▶ **Your instructions**
Could you copy the records character for character, from their start through the line containing "f''4( aes''4) g''8.( fis''8. r8 |" (including that line), and leave the pictures out of your answer?

▶ **Data extract**
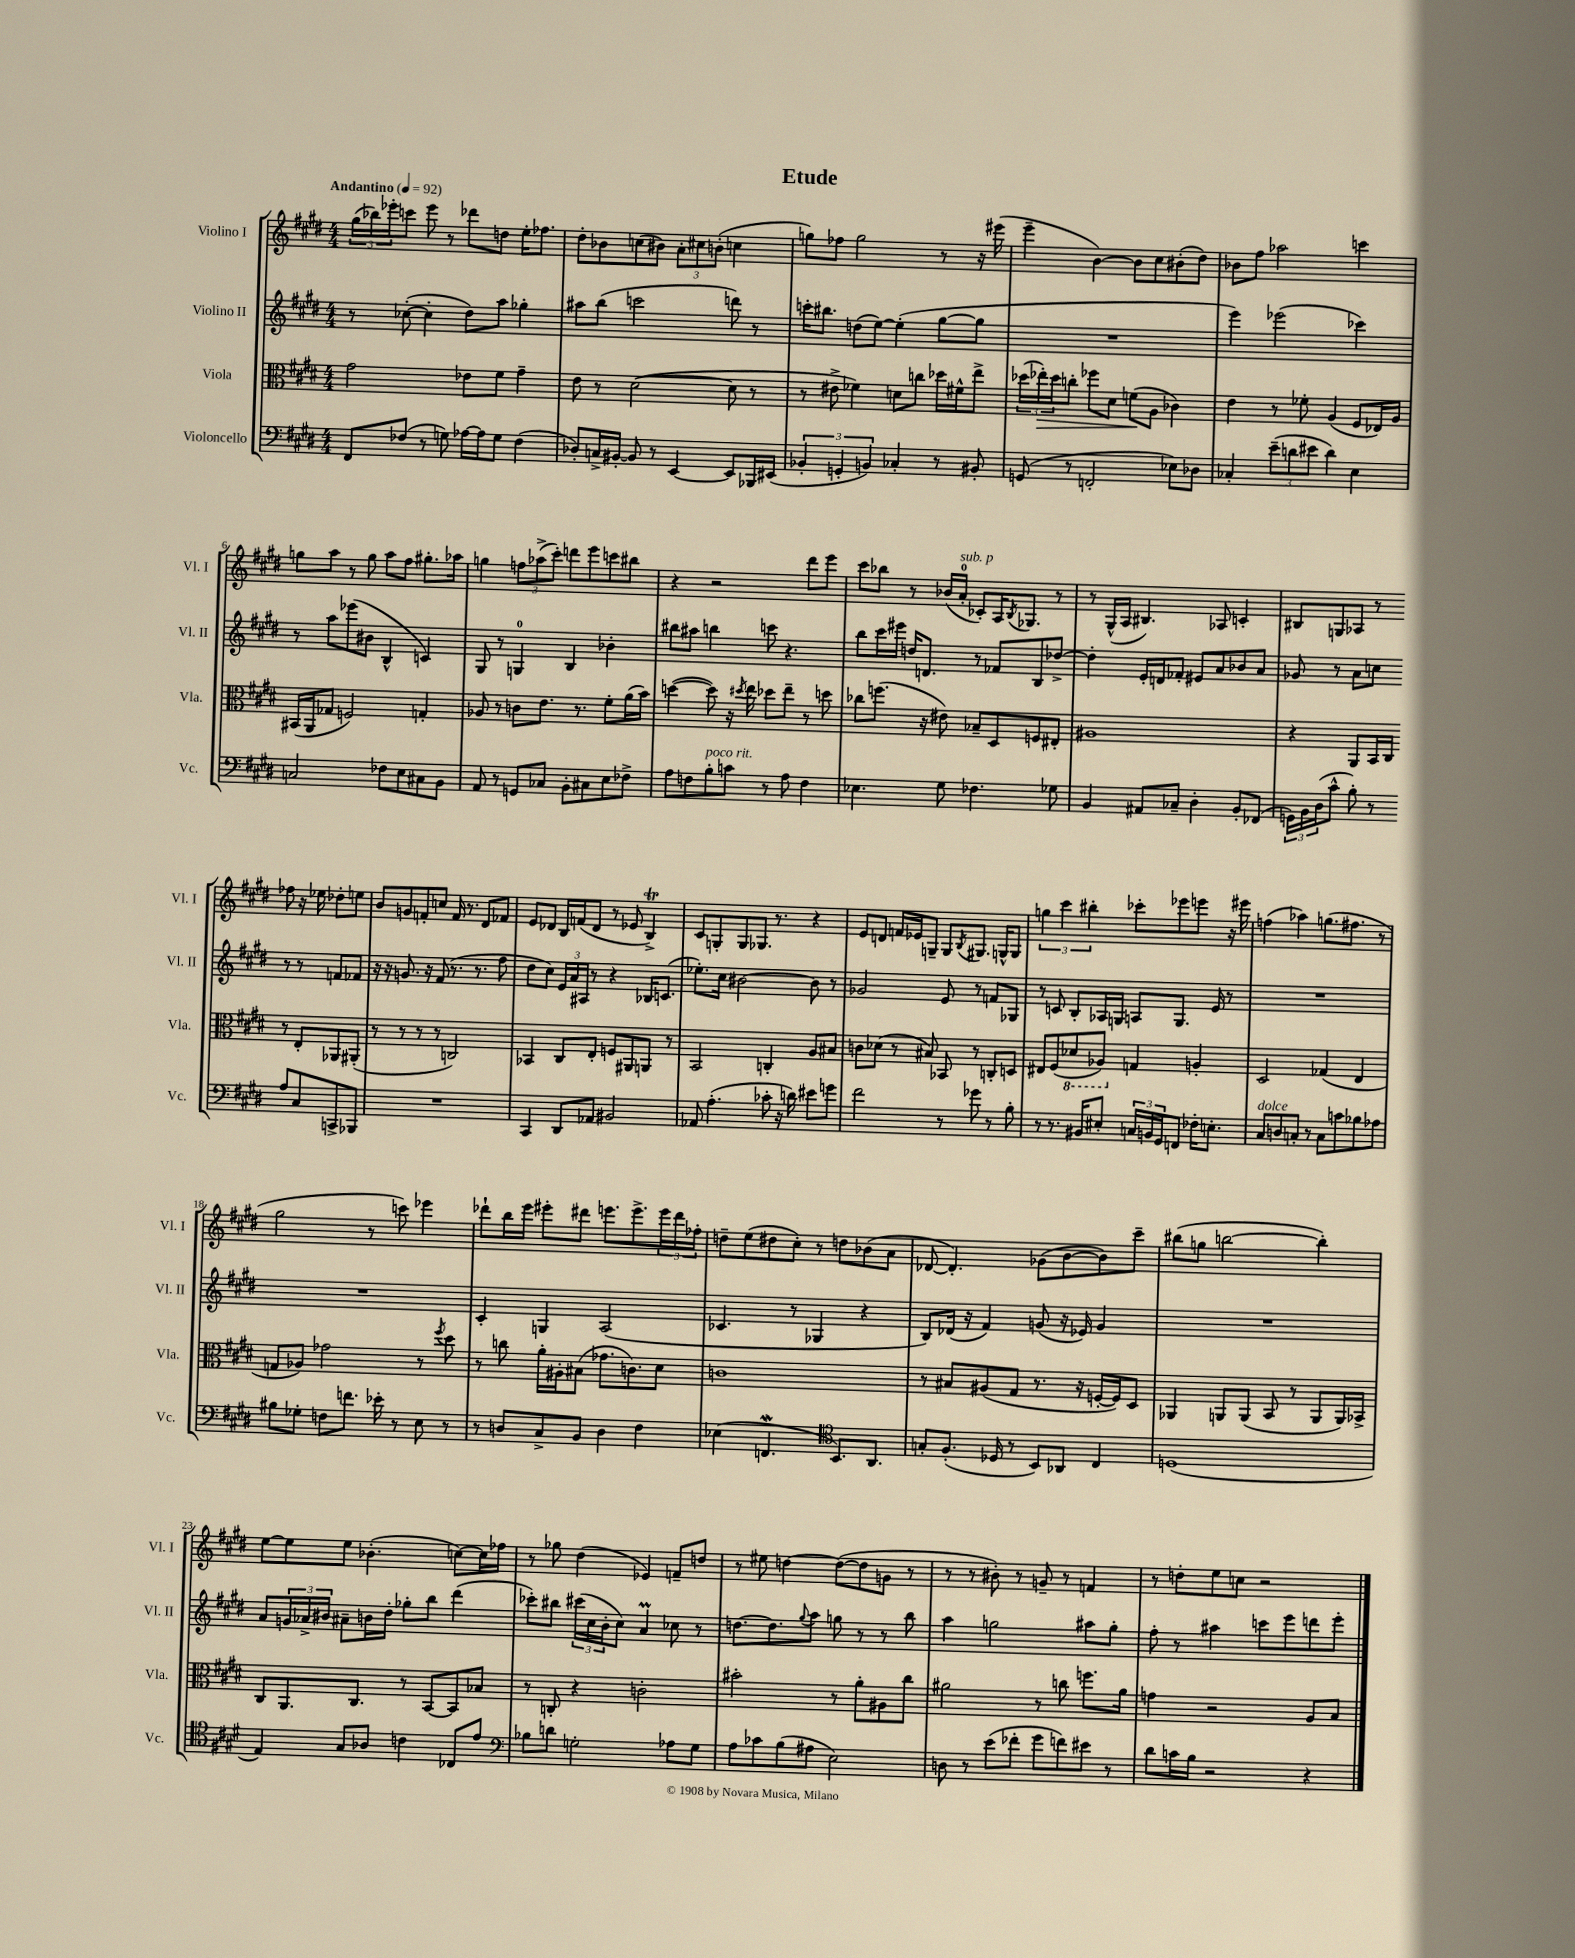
\header { title = "Etude" }
<<
\new StaffGroup <<
\new Staff = "s0" \with { instrumentName = "Violino I" shortInstrumentName = "Vl. I" } {
    \clef treble \key e \major \numericTimeSignature \time 4/4 \tempo "Andantino" 4 = 92
    \tuplet 3/2 { gis''16( bes''16) ees'''16-. } c'''8 ees'''8 r8 des'''8 d''8 e''16-. fes''8. |
    dis''8-. bes'8 c''8( bis'8) \tuplet 3/2 { a'8-. cis''8 b'8-.( } c''4 |
    g''8) fes''8 g''2 r8 r16 eis'''16( |
    e'''4-- b'4~) b'8 cis''8 bis'8-.( dis''8) |
    bes'8 fis''8 aes''2 c'''4 |
    g''8 a''8 r8 g''8 a''8 fis''8 gis''8.-. aes''16 |
    g''4 \tuplet 3/2 { f''8 aes''8->( cis'''8-.) } d'''8 e'''8 c'''8 bis''8 |
    r4 r2 dis'''8 e'''8 |
    cis'''8 bes''8 r8 bes'16( a'16-0-.^\markup { \italic "sub. p" } ces'8-.) a16 \acciaccatura { b8 } ges8. r8 |
    r8 gis16-^( a16 bis4.) aes8 c'4-. |
    bis8 g8 aes8 r8 fes''8 r16 ees''16 des''8-. e''8 |
    b'8 g'8 f'8-. c''8 f'16 r8. dis'8 fes'8 |
    e'8 des'8 b16 f'16( des'8 r8 ees'8 b4->\trill) |
    cis'8 g8-. g8 ges8. r8. r4 |
    e'8 d'8 f'16 ees'16 g8-- g8 \acciaccatura { b8 } gis8. g16-^ g8 |
    \tuplet 3/2 { g''4 cis'''4 bis''4-. } ces'''8-. ees'''8 e'''8 r16 eis'''16 |
    f''4( aes''4) g''8.( fis''8. r8 |
    gis''2 r8 c'''8) ees'''4 |
    des'''8-! b''16 e'''16 eis'''8-. dis'''8 e'''8. e'''8.-> \tuplet 3/2 { e'''16 dis'''16 fes''16-. } |
    d''8-- e''8( dis''8 cis''8-.) r8 d''8 bes'8( a'8 |
    des'8~ des'4.-.) ges'8( b'8~ b'8) cis'''8-- |
    bis''8( g''8 b''2~ b''4-.) |
    e''8~ e''8 e''8 bes'4.-.( c''8~) c''16 fes''16 |
    r8 ges''8 dis''4( ees'4) f'8-- d''8 |
    r8 eis''8 d''4~ d''8~( d''8 g'8 r8 |
    r8 r8 bis'8-.) r8 g'8-- r8 f'4 |
    r8 d''8-. e''8 c''8 r2 \bar "|." |
}
\new Staff = "s1" \with { instrumentName = "Violino II" shortInstrumentName = "Vl. II" } {
    \clef treble \key e \major \numericTimeSignature \time 4/4
    r8 ces''8~-.( ces''4-. dis''8) a''8 ges''4-. |
    ais''8 b''8( c'''2 d'''8) r8 |
    c'''16-. bis''8. d''8( e''8~) e''4-.( gis''8~ gis''8 |
    R1 |
    e'''4) ees'''2( ces'''4) |
    r8 a''8 ees'''8( bis'8 b4-^ c'4) |
    gis8 r8 g4-0 b4 bes'4-. |
    bis''8 ais''8 b''4 c'''8 r4. |
    b''8 cis'''16 eis'''16 d''16 d'8. r8 fes'8 b8 des''8~-> |
    des''4-. e'16-. d'16 fes'8-. eis'8 a'8 bes'8 a'8 |
    ges'8 r8 a'8 c''8 r8 r8 f'8 fes'8 |
    r16 r16 g'8. r16 fis'8( r8. r8. fis''8 |
    dis''8 cis''8) \tuplet 3/2 { e'16 a'16 ais16 } r8 r4 bes16 c'8.( |
    ees''8.-.) cis''16 bis'2~ bis'8 r8 |
    ges'2 e'8 r8 f'8 ges8 |
    r8 c'8 b8-. aes16 g16 a8 g8. e'16 r8 |
    R1 |
    R1 |
    cis'4-. g4 a2( |
    ces'4. r8 ges4 r4 |
    b8) des'16( r16 fis'4) g'8( r16 ees'16) g'4 |
    R1 |
    a'8 \tuplet 3/2 { g'16 aes'16-> bis'16 } ais'8-- b'16 dis''16-. ges''8-. b''8 dis'''4( |
    ces'''8-.) bis''8 \tuplet 3/2 { cis'''16( cis''16 b'16-. } cis''8) a'4\prall ces''8 r8 |
    d''8.~ d''8. \appoggiatura { gis''8 } a''8 g''8 r8 r8 b''8 |
    a''4 g''2 ais''8 g''8-. |
    fis''8-. r8 ais''4 c'''8 e'''8 d'''8 e'''8-. \bar "|." |
}
\new Staff = "s2" \with { instrumentName = "Viola" shortInstrumentName = "Vla." } {
    \clef alto \key e \major \numericTimeSignature \time 4/4
    gis'2 ees'8 fis'8 gis'4-- |
    e'8 r8 dis'2~( dis'8 r8 |
    r8 eis'8-> fes'4) d'8 c''8 des''16 fis'16-^ e''8-> |
    \tuplet 3/2 { des''16( ees''16-.\>) des''16 } c''8-. fes''8 dis'8 f'8\!( a8 ces'4) |
    e'4 r8 fes'8-. a4( fis8 ees16) a16 |
    bis,16( a,16 ges8 f2) g4-. |
    aes8 r8 c'8 e'8. r8. fis'8-. a'16( b'16) |
    d''4~( d''8) r16 \acciaccatura { dis''8 } e''16 des''8 e''8-- r8 d''8 |
    ces''8 f''8.( r16 eis'8) bes8-- dis8 f8 eis8-. |
    ais1 |
    r4 a,8 b,16 cis16 r8 e8-. aes,8 ais,8-.( |
    r8 r8 r8 r8 c2) |
    bes,4 cis8 e8-. f8 ais,8 a,8 r8 |
    b,2 c4-. a8 bis8 |
    c'8 des'8( r8 bis8) bes,8 r8 c8-. d8 |
    eis8 fis8( \ottava #-1 des8 aes,8) \ottava #0 g4 a!4-. |
    dis2 ges4( e4 |
    g8 aes8) ges'2 r8 \acciaccatura { fis''8 } dis''8 |
    r8 c''8 a'16-. ais16-. bis8( ges'8. c'8.) dis'8 |
    c'1 |
    r8 bis8 ais8( gis8 r8. r16 f16~-. f16) dis8 |
    aes,4 a,8 a,8( b,8 r8 a,8 a,16) bes,16-> |
    cis8 a,8. cis8. r8 b,8~ b,8 bes8 |
    r8 c8-. r4 c'2-. |
    bis'2-. r8 a'8-. ais8 cis''8 |
    ais'2 r8 c''8 f''8. ais'16 |
    g'4 r2 a8 b8 \bar "|." |
}
\new Staff = "s3" \with { instrumentName = "Violoncello" shortInstrumentName = "Vc." } {
    \clef bass \key e \major \numericTimeSignature \time 4/4
    fis,8 fes8( r8 g8) aes16~ aes16 g8 fes4( |
    des8-.) c16-> bis,16~-. bis,8 r8 e,4~ e,8 bes,,16 eis,16( |
    \tuplet 3/2 { bes,4-. g,4-. b,4) } ces4-. r8 bis,8-. |
    g,8( r8 f,2-. ees8) des8 |
    ces4-. \tuplet 3/2 { e'8--( d'8 eis'8 } d'4) e4 |
    c2 fes8 e8 cis8 b,8 |
    a,8 r8 g,8 ces8 b,8-. cis8 e8 fes8-> |
    a8 f8 b8-.^\markup { \italic "poco rit." } c'8 r8 a8 f4 |
    ees4. gis8 fes4. ges8 |
    b,4 ais,8 ces8-- dis4-. b,8-. fes,8( |
    \tuplet 3/2 { g,16) b,16 dis16( } cis'8-^ b8-.) r8 a8 cis8 c,8-> bes,,8 |
    R1 |
    cis,4 dis,8 aes,8 bis,2 |
    aes,8 a4.-.( ces'8-. r16 d'16) eis'8 g'8 |
    fis'2 r8 ges'8 r8 b8-. |
    r8 r8. bis,16 eis8-. \tuplet 3/2 { c16 b,16 gis,16 } f,8 fes16-. e8.-. |
    cis8^\markup { \italic "dolce" } d8 c8-. r8 c8 c'8 bes8 aes8 |
    bis8 ges8-. f8 f'8. ees'16-. r8 e8 r8 |
    r8 d8 cis8-> b,8 d4 fis4 |
    ees4( f,4.\mordent \clef tenor b,8.) a,8. |
    g8-. fis8.-.( des16 r8 b,8) aes,8 cis4 |
    d1( |
    e4) gis8 aes8 c'4 ces8 e'8 |
    \clef bass bes8 d'8 g2-. aes8 g8 |
    a8 ces'8 b8( ais8 e2) |
    d8 r8 e'8( fes'8-. gis'8 f'8) eis'8 r8 |
    dis'8 c'16 b16 r2 r4 \bar "|." |
}
>>
>>
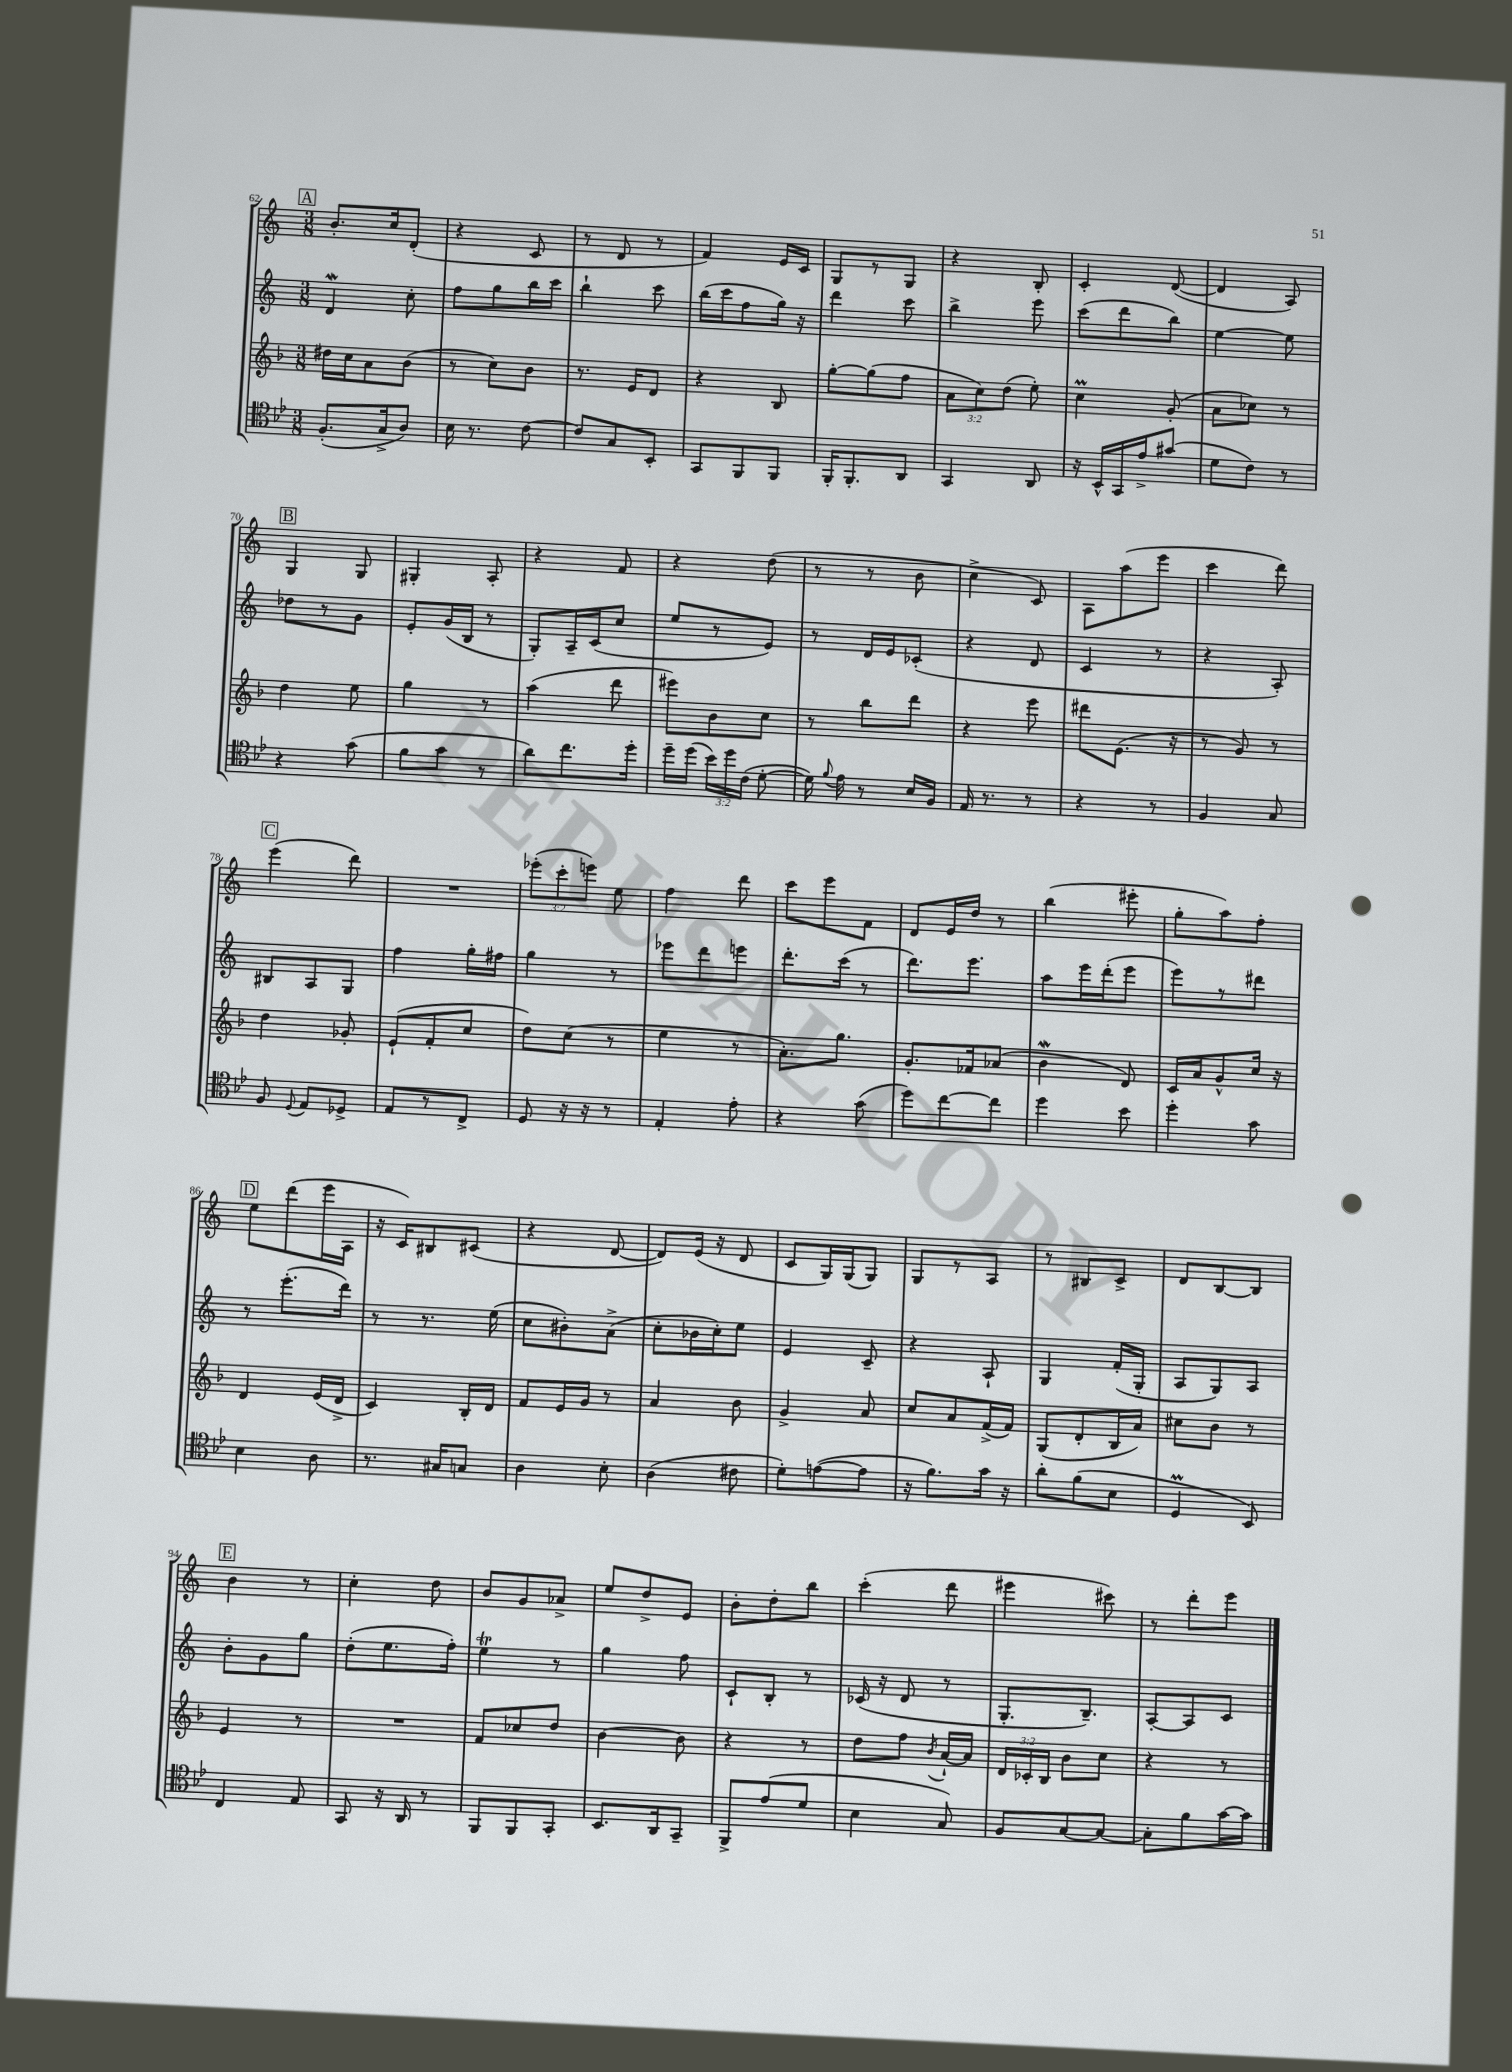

▶ **Answer to the exercise**
\header { title = "Etude" }
<<
\new StaffGroup <<
\new Staff = "s0" \with { instrumentName = "Violino I" shortInstrumentName = "Vl. I" } {
    \clef treble \key e \major \numericTimeSignature \time 4/4 \tempo "Andantino" 4 = 92
    \tuplet 3/2 { gis''16( bes''16) ees'''16-. } c'''8 ees'''8 r8 des'''8 d''8 e''16-. fes''8. |
    dis''8-. bes'8 c''8( bis'8) \tuplet 3/2 { a'8-. cis''8 b'8-.( } c''4 |
    g''8) fes''8 g''2 r8 r16 eis'''16( |
    e'''4-- b'4~) b'8 cis''8 bis'8-.( dis''8) |
    bes'8 fis''8 aes''2 c'''4 |
    g''8 a''8 r8 g''8 a''8 fis''8 gis''8.-. aes''16 |
    g''4 \tuplet 3/2 { f''8 aes''8->( cis'''8-.) } d'''8 e'''8 c'''8 bis''8 |
    r4 r2 dis'''8 e'''8 |
    cis'''8 bes''8 r8 bes'16( a'16-0-.^\markup { \italic "sub. p" } ces'8-.) a16 \acciaccatura { b8 } ges8. r8 |
    r8 gis16-^( a16 bis4.) aes8 c'4-. |
    bis8 g8 aes8 r8 fes''8 r16 ees''16 des''8-. e''8 |
    b'8 g'8 f'8-. c''8 f'16 r8. dis'8 fes'8 |
    e'8 des'8 b16 f'16( des'8 r8 ees'8 b4->\trill) |
    cis'8 g8-. g8 ges8. r8. r4 |
    e'8 d'8 f'16 ees'16 g8-- g8 \acciaccatura { b8 } gis8. g16-^ g8 |
    \tuplet 3/2 { g''4 cis'''4 bis''4-. } ces'''8-. ees'''8 e'''8 r16 eis'''16 |
    f''4( aes''4) g''8.( fis''8. r8 |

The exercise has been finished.